Start at the line with "pink square: moved 3 px right" in the records below, stop at the line with "brown triangle: moved 9 px left, 8 px down", and return every line in that span exactly, the two end lines included.
EXCERPTED RECORDS: Begin
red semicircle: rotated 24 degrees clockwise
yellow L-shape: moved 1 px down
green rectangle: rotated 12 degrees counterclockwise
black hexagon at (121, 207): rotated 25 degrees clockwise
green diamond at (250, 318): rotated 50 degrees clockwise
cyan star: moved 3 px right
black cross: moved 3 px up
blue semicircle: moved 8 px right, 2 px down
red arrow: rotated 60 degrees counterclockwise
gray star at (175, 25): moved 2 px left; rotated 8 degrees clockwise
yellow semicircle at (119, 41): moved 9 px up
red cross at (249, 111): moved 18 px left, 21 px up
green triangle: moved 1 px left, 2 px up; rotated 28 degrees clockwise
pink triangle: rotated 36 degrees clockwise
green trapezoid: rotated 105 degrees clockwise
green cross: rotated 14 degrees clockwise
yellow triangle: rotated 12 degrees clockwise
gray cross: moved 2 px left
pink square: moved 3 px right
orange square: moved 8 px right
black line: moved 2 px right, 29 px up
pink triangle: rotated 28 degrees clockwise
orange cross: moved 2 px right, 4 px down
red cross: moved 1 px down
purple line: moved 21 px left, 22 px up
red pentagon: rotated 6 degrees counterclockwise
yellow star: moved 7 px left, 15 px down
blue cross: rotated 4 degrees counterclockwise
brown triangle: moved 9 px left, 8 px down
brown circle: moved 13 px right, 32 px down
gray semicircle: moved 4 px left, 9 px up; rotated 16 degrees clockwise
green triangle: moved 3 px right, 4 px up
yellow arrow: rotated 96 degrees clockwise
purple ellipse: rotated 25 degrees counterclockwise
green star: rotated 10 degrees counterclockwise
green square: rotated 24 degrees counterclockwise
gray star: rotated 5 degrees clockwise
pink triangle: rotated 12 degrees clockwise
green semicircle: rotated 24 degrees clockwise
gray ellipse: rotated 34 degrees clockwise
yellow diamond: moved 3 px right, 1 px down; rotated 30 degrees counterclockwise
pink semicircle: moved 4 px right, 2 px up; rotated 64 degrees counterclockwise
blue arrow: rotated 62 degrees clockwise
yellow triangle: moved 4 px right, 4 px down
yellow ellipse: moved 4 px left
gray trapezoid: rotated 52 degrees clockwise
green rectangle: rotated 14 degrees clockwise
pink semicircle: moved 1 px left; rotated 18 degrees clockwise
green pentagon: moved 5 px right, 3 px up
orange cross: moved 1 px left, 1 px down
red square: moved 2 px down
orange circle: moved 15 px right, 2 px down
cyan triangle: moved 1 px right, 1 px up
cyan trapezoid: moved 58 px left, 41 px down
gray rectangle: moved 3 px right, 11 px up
EXCERPTED RECORDS: End
REPLY TO THE EXERCISE —
pink square: moved 3 px right
orange square: moved 8 px right
black line: moved 2 px right, 29 px up
pink triangle: rotated 28 degrees clockwise
orange cross: moved 2 px right, 4 px down
red cross: moved 1 px down
purple line: moved 21 px left, 22 px up
red pentagon: rotated 6 degrees counterclockwise
yellow star: moved 7 px left, 15 px down
blue cross: rotated 4 degrees counterclockwise
brown triangle: moved 9 px left, 8 px down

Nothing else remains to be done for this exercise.